- **Try it**
From the line that contains "(378, 189) = (400, 176): red" to the end of the entries, write out every line exactly, including both ends, and nothing more.

- **Material provided**
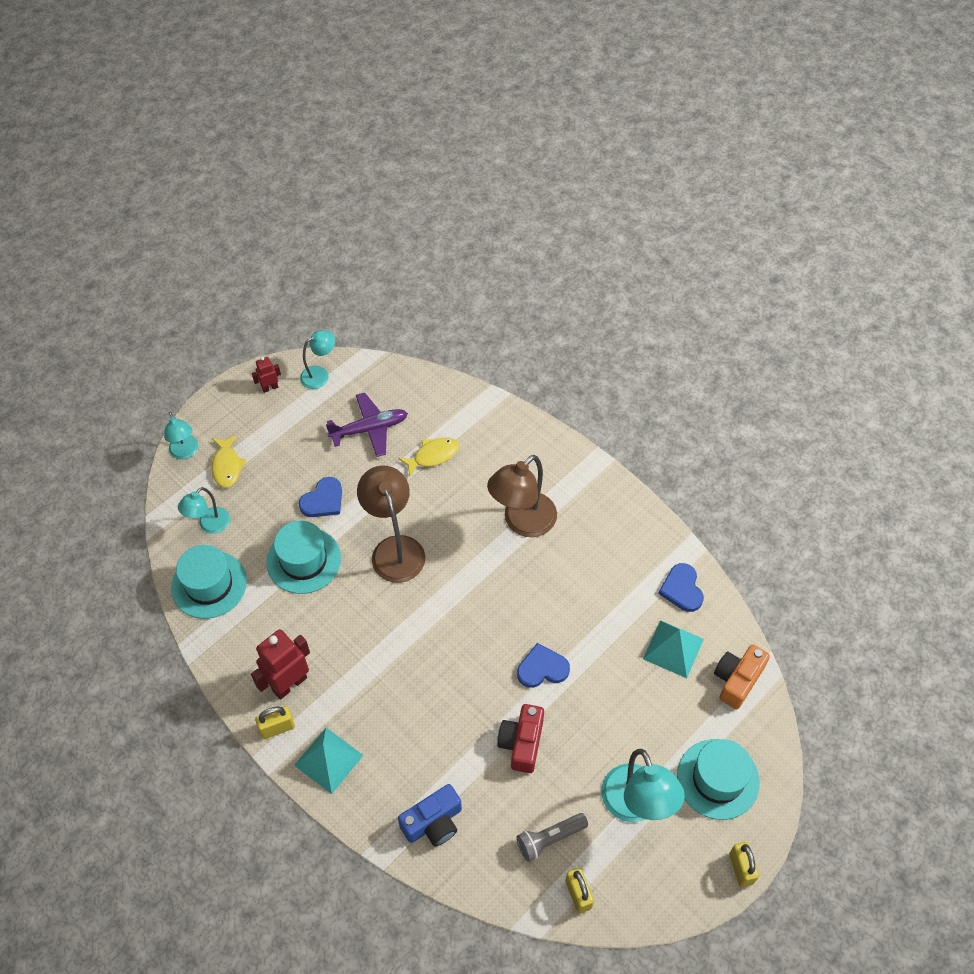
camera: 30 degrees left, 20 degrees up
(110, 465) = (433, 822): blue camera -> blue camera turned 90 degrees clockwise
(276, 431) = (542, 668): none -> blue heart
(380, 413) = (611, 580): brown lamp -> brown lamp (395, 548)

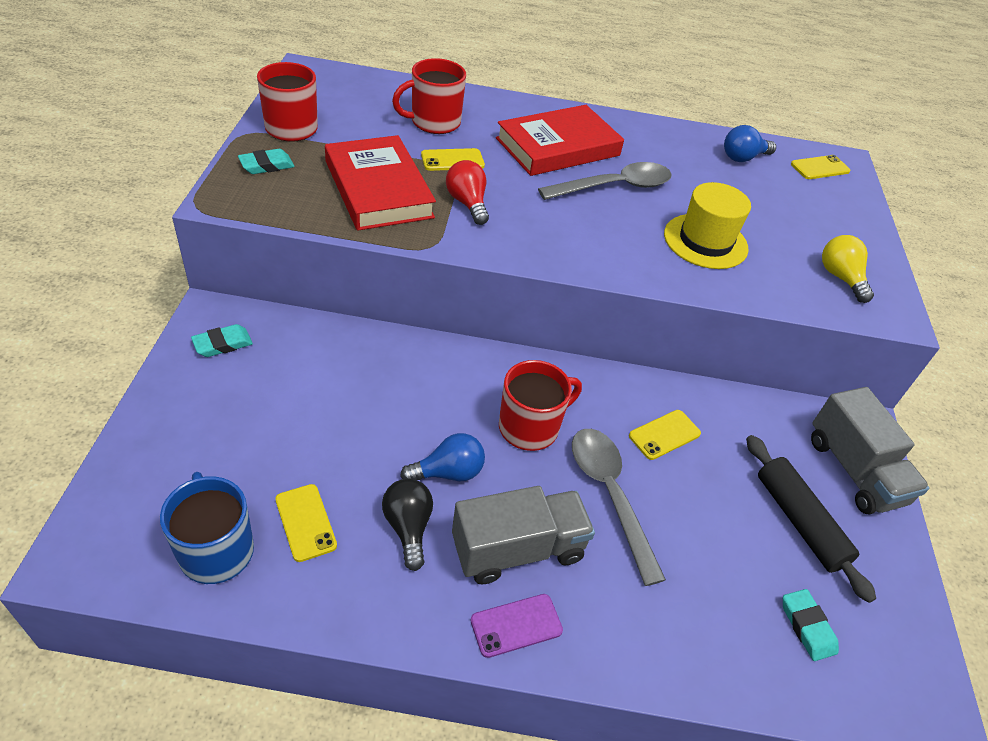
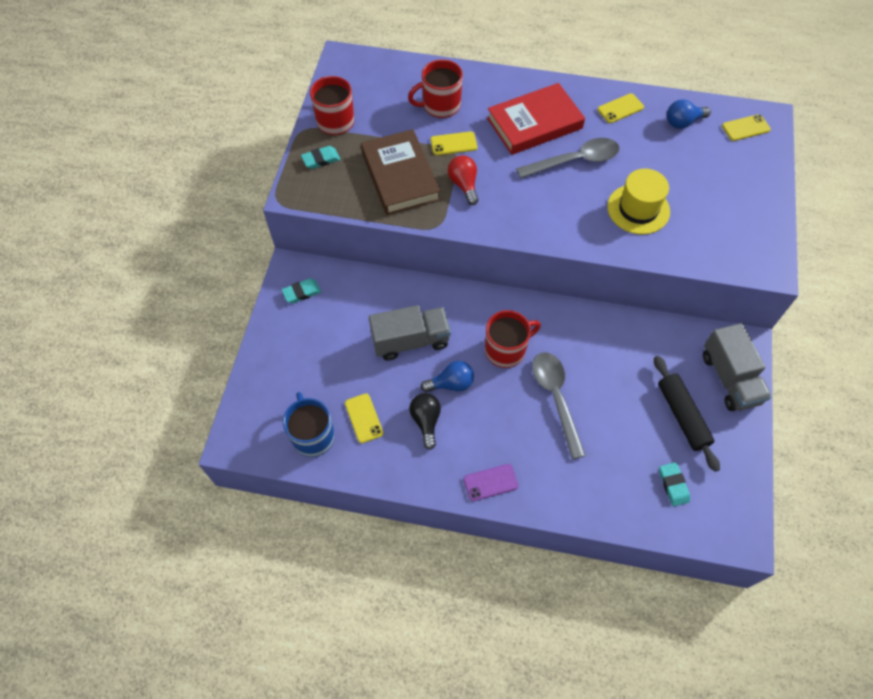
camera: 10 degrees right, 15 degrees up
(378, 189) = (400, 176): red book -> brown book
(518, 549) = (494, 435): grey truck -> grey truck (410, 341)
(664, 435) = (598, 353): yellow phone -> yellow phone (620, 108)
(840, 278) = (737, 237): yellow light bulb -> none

- **Task answer**
(378, 189) = (400, 176): red book -> brown book
(518, 549) = (494, 435): grey truck -> grey truck (410, 341)
(664, 435) = (598, 353): yellow phone -> yellow phone (620, 108)
(840, 278) = (737, 237): yellow light bulb -> none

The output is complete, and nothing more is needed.